┌─ Material provided
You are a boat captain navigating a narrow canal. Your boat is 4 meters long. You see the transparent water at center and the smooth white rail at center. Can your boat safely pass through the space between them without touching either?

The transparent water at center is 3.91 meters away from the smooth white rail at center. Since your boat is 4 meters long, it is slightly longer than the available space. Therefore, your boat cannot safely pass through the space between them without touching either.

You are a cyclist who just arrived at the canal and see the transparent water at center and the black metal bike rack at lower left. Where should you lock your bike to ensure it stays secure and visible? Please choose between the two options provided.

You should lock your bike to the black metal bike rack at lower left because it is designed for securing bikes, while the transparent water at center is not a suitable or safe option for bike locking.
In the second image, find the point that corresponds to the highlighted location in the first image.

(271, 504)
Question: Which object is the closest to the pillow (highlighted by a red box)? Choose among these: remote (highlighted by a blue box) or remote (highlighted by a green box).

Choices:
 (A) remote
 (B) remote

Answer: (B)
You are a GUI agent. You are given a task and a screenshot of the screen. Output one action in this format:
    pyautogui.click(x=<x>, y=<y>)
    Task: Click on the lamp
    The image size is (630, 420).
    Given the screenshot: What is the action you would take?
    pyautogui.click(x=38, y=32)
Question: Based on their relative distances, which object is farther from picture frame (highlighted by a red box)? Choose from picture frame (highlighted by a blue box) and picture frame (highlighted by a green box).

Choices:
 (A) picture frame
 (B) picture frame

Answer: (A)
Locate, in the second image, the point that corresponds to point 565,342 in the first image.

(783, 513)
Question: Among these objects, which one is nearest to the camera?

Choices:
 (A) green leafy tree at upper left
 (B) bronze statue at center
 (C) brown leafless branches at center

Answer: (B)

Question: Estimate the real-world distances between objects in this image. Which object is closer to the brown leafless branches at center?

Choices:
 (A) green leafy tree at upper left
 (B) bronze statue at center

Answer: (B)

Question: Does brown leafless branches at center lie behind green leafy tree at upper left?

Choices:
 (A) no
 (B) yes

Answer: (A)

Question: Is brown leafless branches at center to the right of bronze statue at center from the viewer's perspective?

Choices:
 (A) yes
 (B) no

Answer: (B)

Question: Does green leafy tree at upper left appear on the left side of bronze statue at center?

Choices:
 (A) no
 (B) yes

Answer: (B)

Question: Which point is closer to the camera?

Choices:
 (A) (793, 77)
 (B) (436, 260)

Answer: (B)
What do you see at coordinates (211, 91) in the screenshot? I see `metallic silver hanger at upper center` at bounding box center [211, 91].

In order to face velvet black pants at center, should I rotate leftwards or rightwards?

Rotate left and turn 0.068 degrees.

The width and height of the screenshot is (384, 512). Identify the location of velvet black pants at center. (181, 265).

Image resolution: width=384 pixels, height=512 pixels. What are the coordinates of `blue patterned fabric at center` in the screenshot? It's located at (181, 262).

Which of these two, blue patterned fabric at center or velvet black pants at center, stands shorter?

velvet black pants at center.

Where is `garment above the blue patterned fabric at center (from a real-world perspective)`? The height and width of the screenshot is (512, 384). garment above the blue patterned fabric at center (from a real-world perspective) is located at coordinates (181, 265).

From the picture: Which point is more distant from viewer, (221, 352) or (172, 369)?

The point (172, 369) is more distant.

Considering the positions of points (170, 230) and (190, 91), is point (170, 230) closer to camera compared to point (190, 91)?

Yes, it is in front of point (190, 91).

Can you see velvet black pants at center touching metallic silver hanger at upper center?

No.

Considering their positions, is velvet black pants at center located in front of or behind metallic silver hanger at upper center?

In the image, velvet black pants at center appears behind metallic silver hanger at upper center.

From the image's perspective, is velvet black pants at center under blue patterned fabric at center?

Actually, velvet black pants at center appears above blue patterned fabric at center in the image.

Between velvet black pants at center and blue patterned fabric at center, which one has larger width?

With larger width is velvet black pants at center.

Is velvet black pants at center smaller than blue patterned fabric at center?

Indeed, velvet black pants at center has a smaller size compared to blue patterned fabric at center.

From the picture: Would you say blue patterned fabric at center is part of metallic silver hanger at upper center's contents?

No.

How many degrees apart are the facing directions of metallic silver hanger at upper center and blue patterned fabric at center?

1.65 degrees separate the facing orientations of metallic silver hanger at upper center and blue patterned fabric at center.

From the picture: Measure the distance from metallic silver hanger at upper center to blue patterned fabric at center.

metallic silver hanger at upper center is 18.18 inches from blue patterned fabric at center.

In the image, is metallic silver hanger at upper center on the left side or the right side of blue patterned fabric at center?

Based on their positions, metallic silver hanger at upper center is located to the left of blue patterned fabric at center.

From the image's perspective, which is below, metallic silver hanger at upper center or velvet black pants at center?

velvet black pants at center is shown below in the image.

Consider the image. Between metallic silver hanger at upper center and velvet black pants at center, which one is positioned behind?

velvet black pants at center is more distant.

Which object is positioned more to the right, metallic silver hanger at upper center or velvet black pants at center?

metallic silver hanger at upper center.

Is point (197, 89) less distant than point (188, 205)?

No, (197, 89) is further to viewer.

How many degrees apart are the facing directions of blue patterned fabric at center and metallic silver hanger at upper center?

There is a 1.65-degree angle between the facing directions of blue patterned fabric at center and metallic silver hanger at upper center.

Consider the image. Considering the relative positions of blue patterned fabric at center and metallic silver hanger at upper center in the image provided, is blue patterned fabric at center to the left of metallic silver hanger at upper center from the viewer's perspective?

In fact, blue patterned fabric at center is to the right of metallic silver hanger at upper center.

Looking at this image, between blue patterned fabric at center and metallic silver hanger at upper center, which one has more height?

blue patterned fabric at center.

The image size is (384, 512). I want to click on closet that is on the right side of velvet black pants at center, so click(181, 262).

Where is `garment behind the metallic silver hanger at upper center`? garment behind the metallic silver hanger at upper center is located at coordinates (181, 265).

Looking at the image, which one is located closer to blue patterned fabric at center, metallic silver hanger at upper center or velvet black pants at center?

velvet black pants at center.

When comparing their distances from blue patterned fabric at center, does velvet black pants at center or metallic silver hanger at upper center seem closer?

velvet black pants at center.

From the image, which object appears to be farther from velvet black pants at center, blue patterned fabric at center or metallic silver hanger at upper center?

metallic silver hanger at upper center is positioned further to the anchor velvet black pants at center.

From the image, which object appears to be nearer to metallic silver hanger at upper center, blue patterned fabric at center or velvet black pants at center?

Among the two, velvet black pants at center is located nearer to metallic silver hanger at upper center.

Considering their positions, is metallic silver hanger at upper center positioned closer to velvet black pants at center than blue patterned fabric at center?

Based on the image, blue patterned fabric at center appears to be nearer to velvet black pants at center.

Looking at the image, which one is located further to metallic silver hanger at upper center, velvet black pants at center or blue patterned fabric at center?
└─
Exercise>
Return, word for word, the lines of the records above, from the line containing "Based on their positions, metallic" up to and including the line containing "Is point (197, 89)".

Task output>
Based on their positions, metallic silver hanger at upper center is located to the left of blue patterned fabric at center.

From the image's perspective, which is below, metallic silver hanger at upper center or velvet black pants at center?

velvet black pants at center is shown below in the image.

Consider the image. Between metallic silver hanger at upper center and velvet black pants at center, which one is positioned behind?

velvet black pants at center is more distant.

Which object is positioned more to the right, metallic silver hanger at upper center or velvet black pants at center?

metallic silver hanger at upper center.

Is point (197, 89) less distant than point (188, 205)?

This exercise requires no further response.